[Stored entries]

------

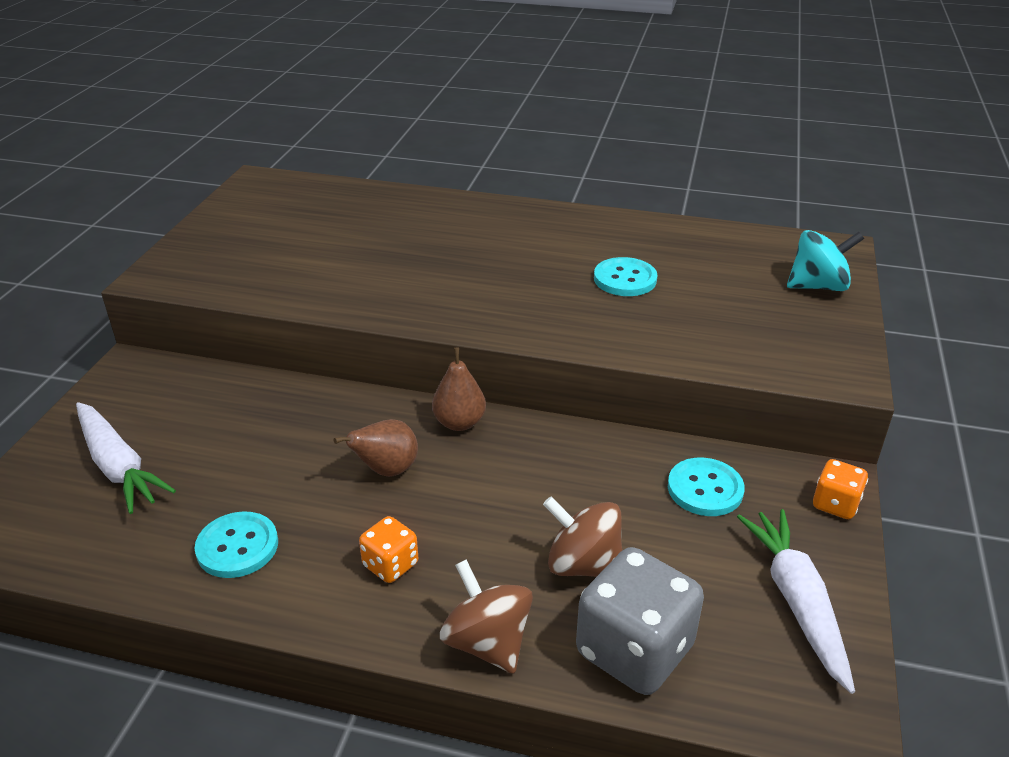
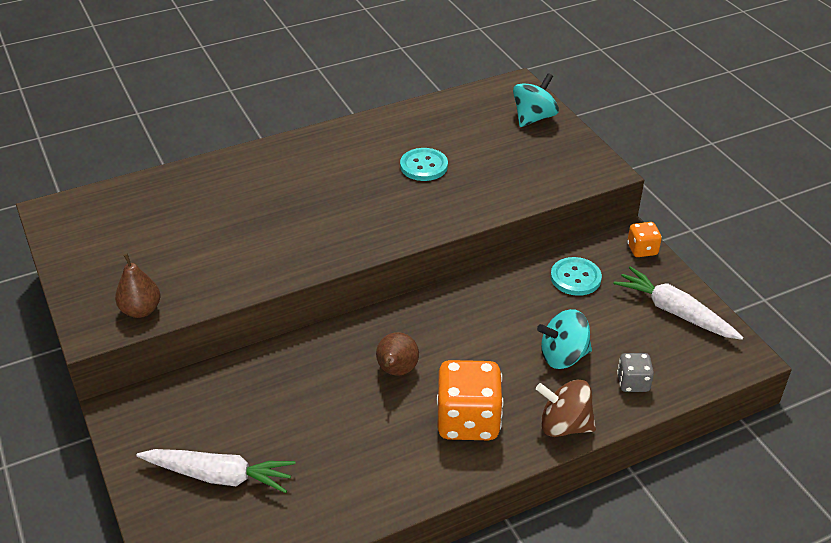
camera: 40 degrees left, 5 degrees up
(237, 547) = (369, 469): turquoise button -> none
(390, 565) = (468, 421): orange dice -> orange dice, size x1.94
(459, 423) = (402, 317): brown pear -> brown pear (141, 310)
(583, 564) = (563, 356): brown spinning top -> turquoise spinning top
(634, 650) = (633, 383): grey dice -> grey dice, size x0.51

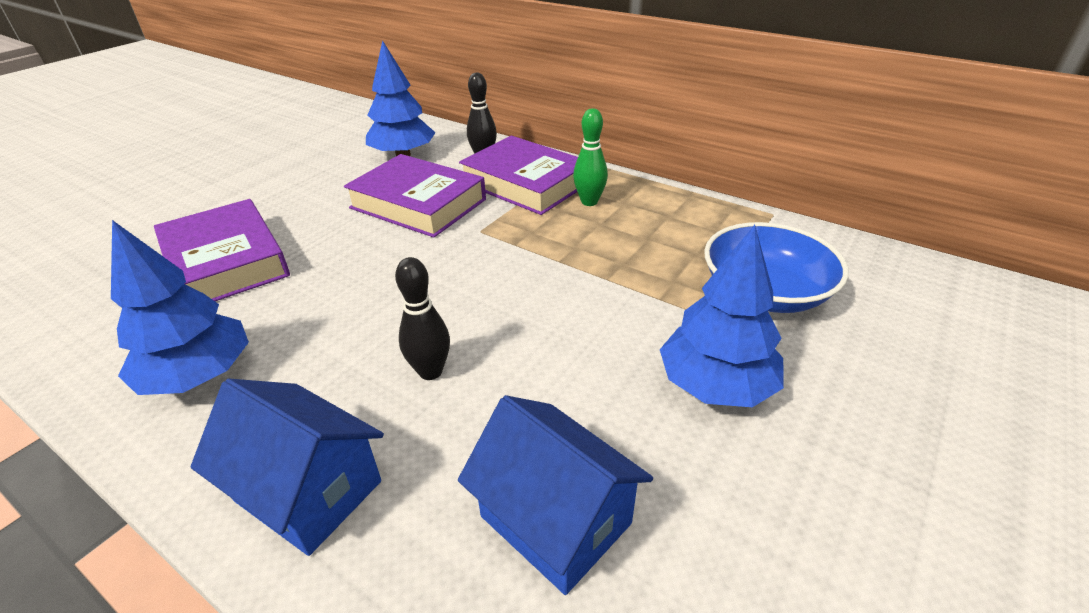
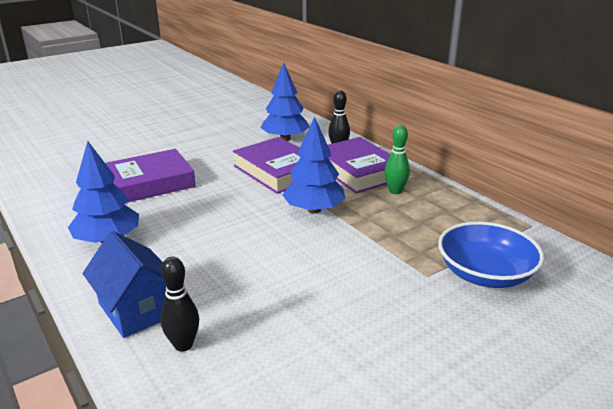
camera: 20 degrees right, 10 degrees down
(226, 262) = (148, 183): purple book -> purple book turned 75 degrees clockwise
(430, 371) = (233, 268): black bowling pin -> black bowling pin (183, 345)
(555, 520) = (260, 359): blue house -> none
(715, 385) = (407, 319): blue tree -> blue tree (314, 210)

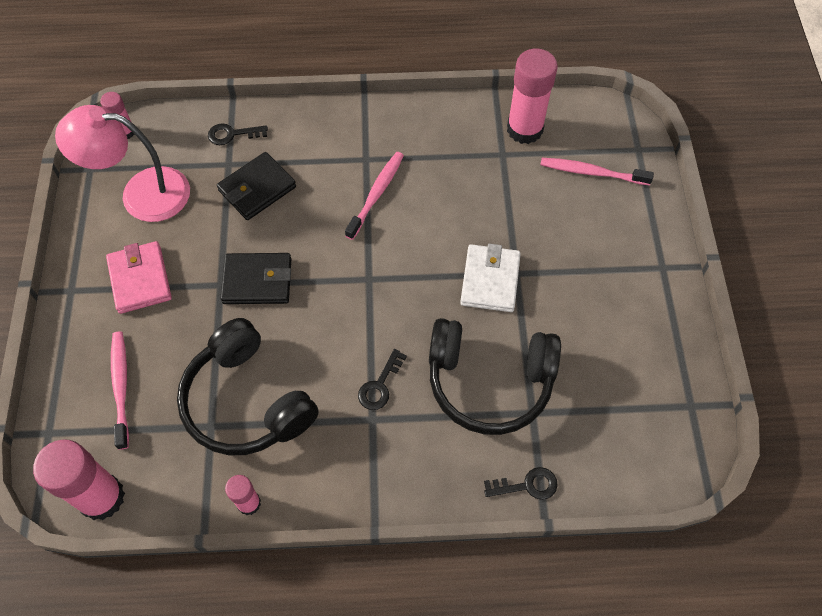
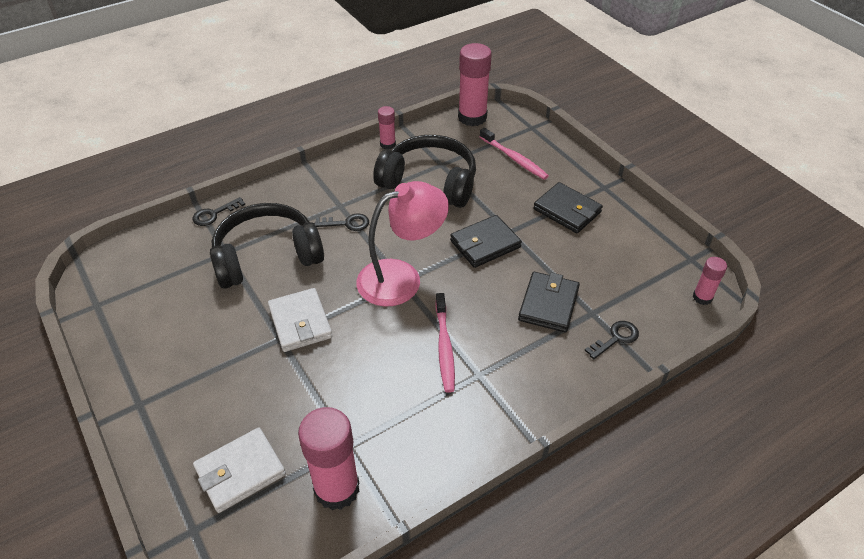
camera: 150 degrees right, 15 degrees down
(140, 279) = (567, 211): pink wallet -> black wallet
(141, 193) = (632, 260): pink lamp -> pink lamp (401, 278)
(380, 385) = (347, 223): black key -> black key turned 90 degrees clockwise
(592, 172) = (240, 472): pink toothbrush -> white wallet

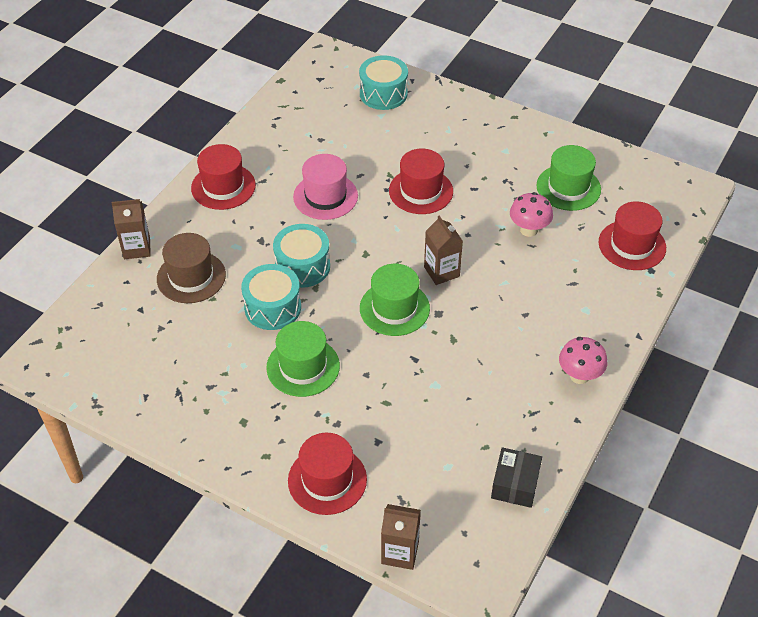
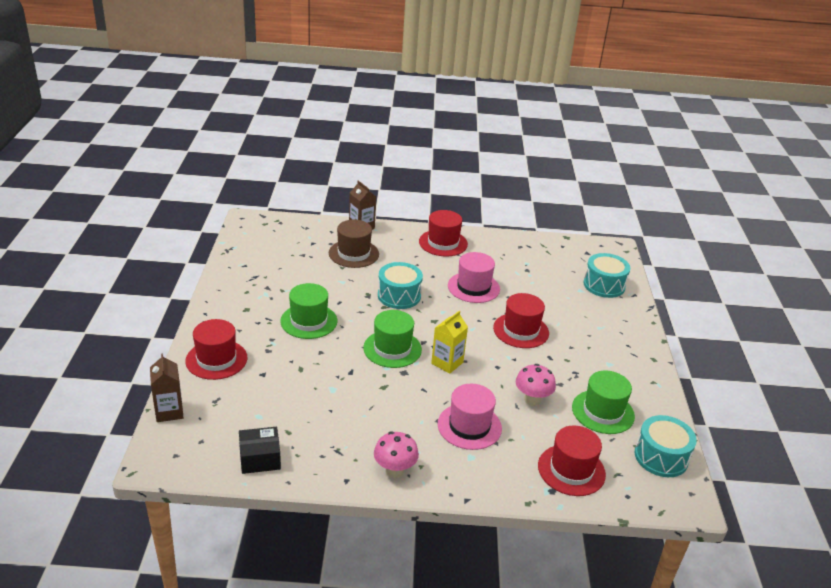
camera: 60 degrees right, 15 degrees down
(272, 307) = (352, 293): turquoise drum -> turquoise drum (661, 457)
(441, 272) = (447, 363): brown carton -> yellow carton
(544, 293) = (469, 426): none -> pink hat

------

### [What you should do]
Each record above goes into the copy word for word; the pictures do not.

### [Answer space]
camera: 40 degrees left, 5 degrees up
(237, 547) = (369, 469): turquoise button -> none
(390, 565) = (468, 421): orange dice -> orange dice, size x1.94
(459, 423) = (402, 317): brown pear -> brown pear (141, 310)
(583, 564) = (563, 356): brown spinning top -> turquoise spinning top
(634, 650) = (633, 383): grey dice -> grey dice, size x0.51

camera: 20 degrees right, 10 degrees down
(226, 262) = (148, 183): purple book -> purple book turned 75 degrees clockwise
(430, 371) = (233, 268): black bowling pin -> black bowling pin (183, 345)
(555, 520) = (260, 359): blue house -> none
(715, 385) = (407, 319): blue tree -> blue tree (314, 210)

camera: 150 degrees right, 15 degrees down
(140, 279) = (567, 211): pink wallet -> black wallet
(141, 193) = (632, 260): pink lamp -> pink lamp (401, 278)
(380, 385) = (347, 223): black key -> black key turned 90 degrees clockwise
(592, 172) = (240, 472): pink toothbrush -> white wallet

camera: 60 degrees right, 15 degrees down
(272, 307) = (352, 293): turquoise drum -> turquoise drum (661, 457)
(441, 272) = (447, 363): brown carton -> yellow carton
(544, 293) = (469, 426): none -> pink hat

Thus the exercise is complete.